■ WORK TASK
Given the records underneath, please repeat exactly the lines from the line with "List all objects" through the line with "Identify features in", passing over any picture.

--

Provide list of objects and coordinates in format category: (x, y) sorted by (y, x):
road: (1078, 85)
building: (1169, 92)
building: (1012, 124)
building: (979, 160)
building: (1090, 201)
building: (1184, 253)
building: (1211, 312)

--

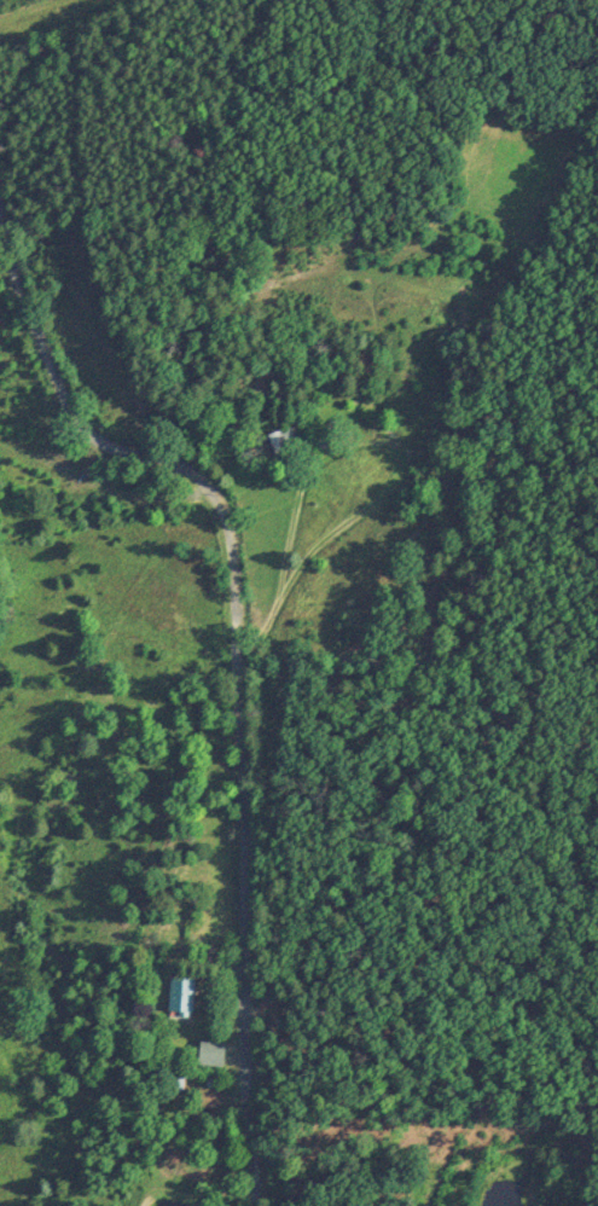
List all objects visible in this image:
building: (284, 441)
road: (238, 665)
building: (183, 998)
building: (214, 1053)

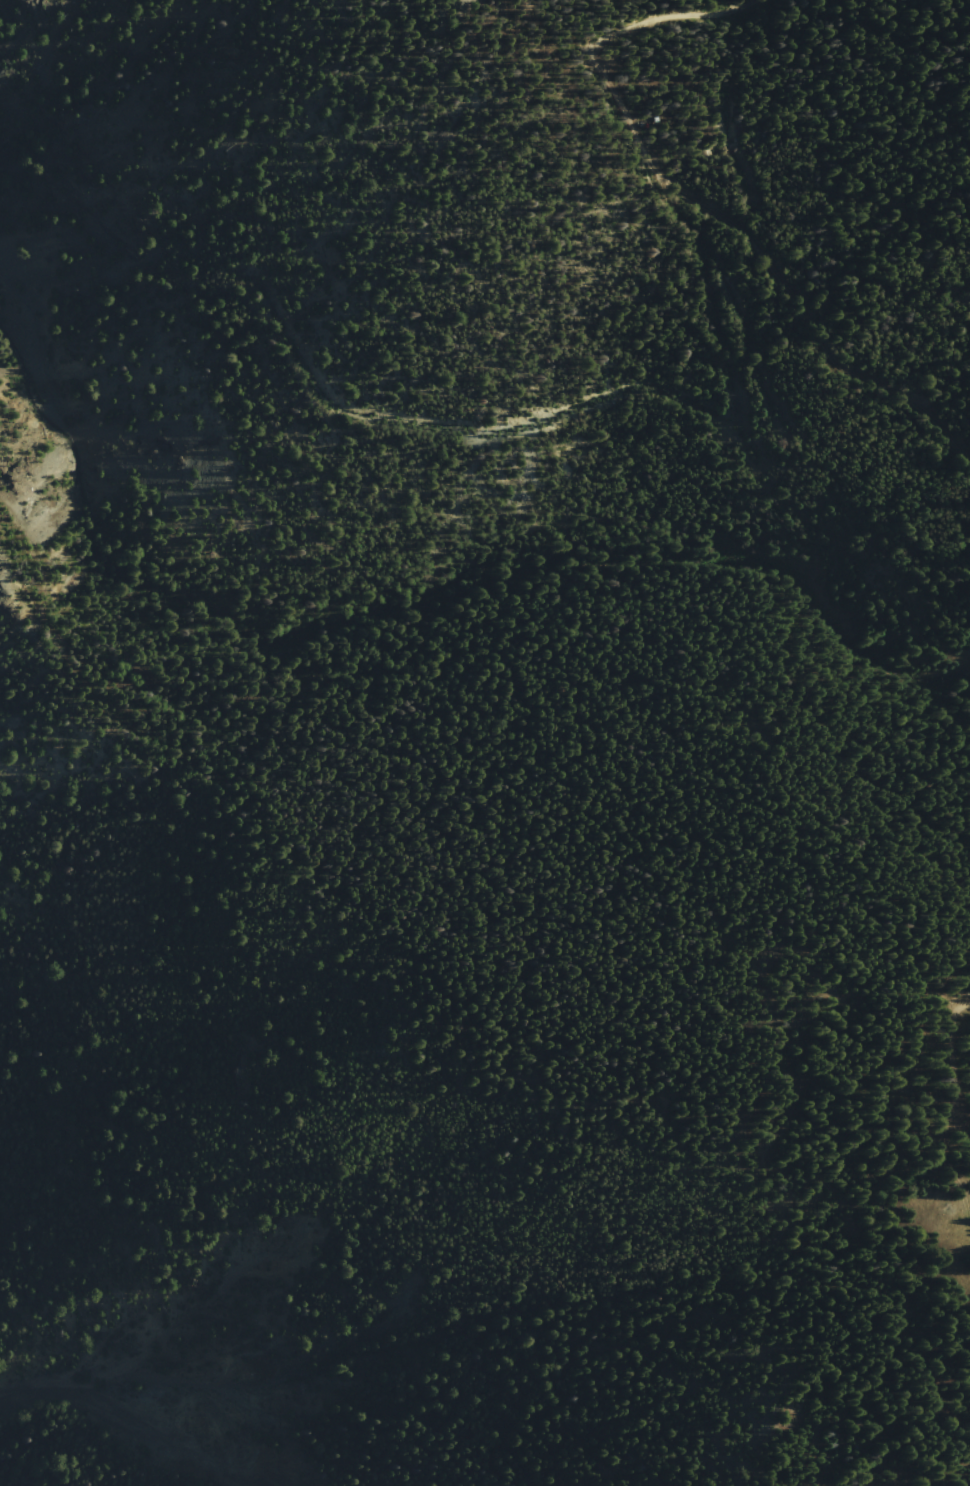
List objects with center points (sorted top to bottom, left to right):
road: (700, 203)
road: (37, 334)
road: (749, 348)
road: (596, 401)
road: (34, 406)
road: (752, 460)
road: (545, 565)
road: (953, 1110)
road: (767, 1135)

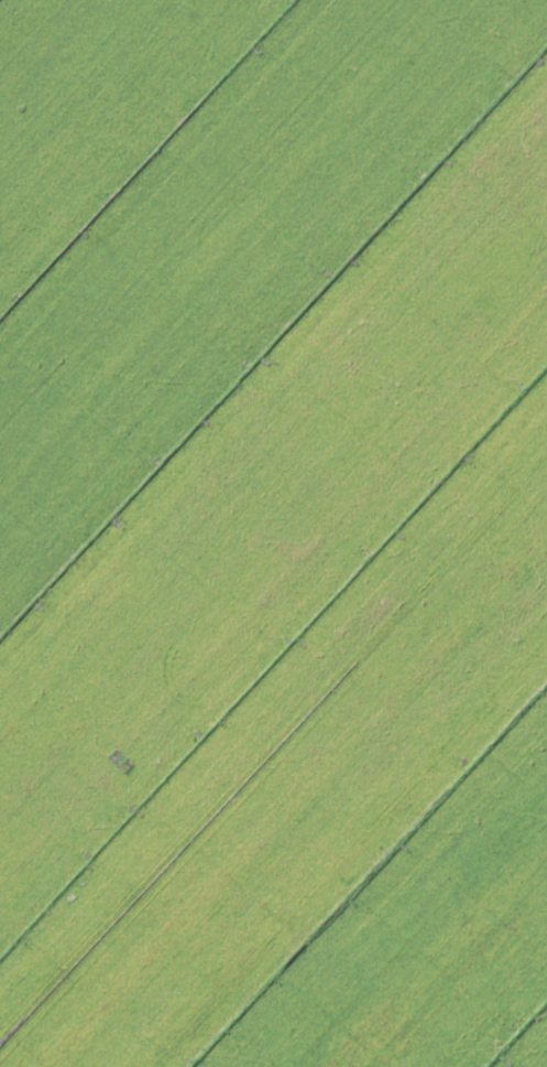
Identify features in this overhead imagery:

--

■ RESPONSE
List all objects visible in this image:
building: (284, 441)
road: (238, 665)
building: (183, 998)
building: (214, 1053)

List objects with center points (sorted top to bottom, left to right):
road: (700, 203)
road: (37, 334)
road: (749, 348)
road: (596, 401)
road: (34, 406)
road: (752, 460)
road: (545, 565)
road: (953, 1110)
road: (767, 1135)

Identify features in this overhead imagery:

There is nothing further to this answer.